▶ [What the task requires]: All records are to be restated word for word, with pictures excluded.

▶ [Available data]:

============

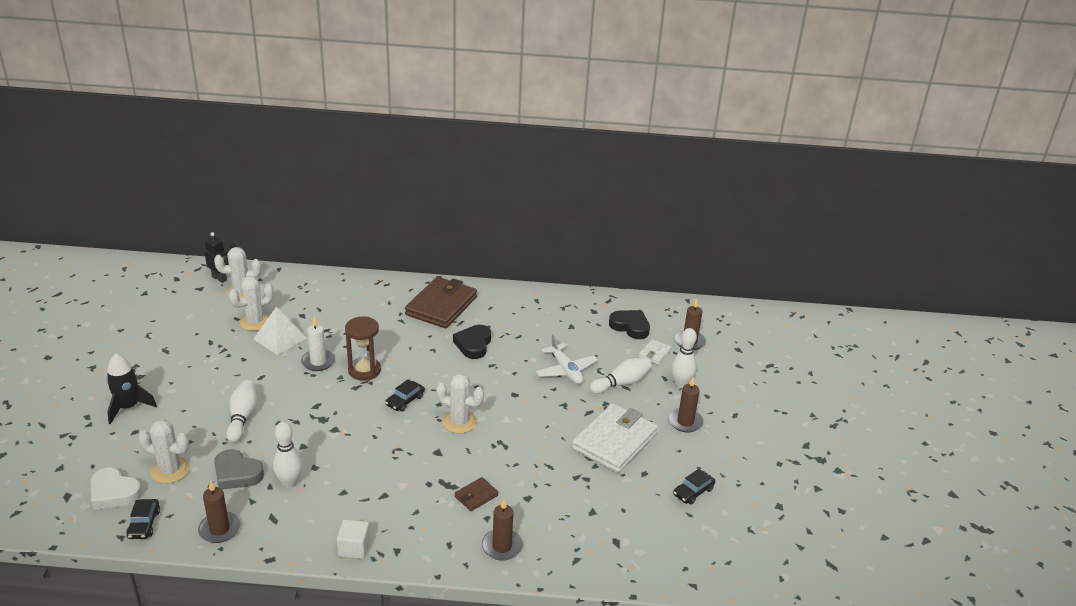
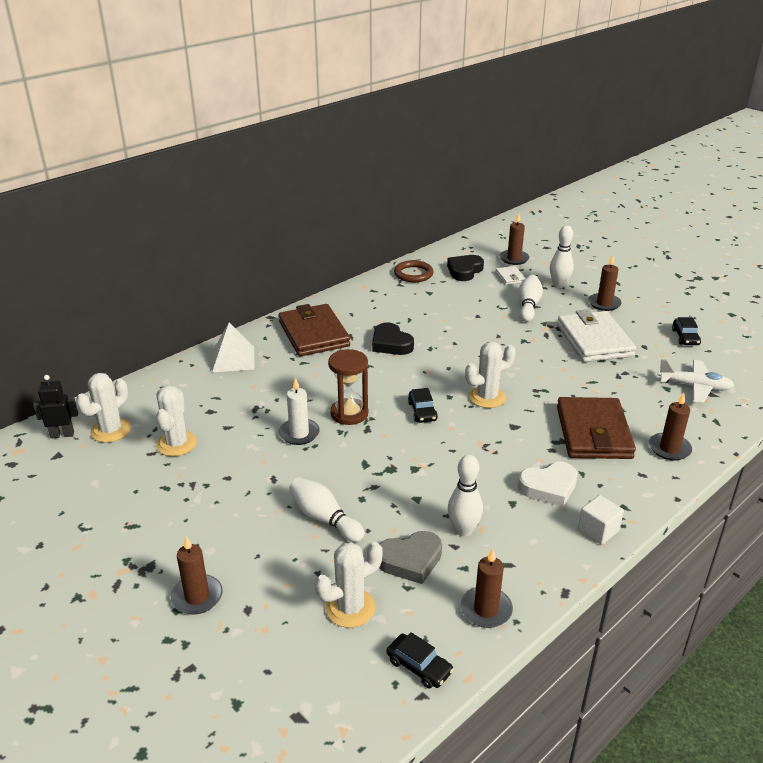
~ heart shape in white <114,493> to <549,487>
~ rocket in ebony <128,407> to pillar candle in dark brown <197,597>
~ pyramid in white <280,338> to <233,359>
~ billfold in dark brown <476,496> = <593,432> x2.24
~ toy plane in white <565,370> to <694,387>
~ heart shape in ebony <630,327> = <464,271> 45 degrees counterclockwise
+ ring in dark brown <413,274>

============

▶ [Task answer]:
~ heart shape in white <114,493> to <549,487>
~ rocket in ebony <128,407> to pillar candle in dark brown <197,597>
~ pyramid in white <280,338> to <233,359>
~ billfold in dark brown <476,496> = <593,432> x2.24
~ toy plane in white <565,370> to <694,387>
~ heart shape in ebony <630,327> = <464,271> 45 degrees counterclockwise
+ ring in dark brown <413,274>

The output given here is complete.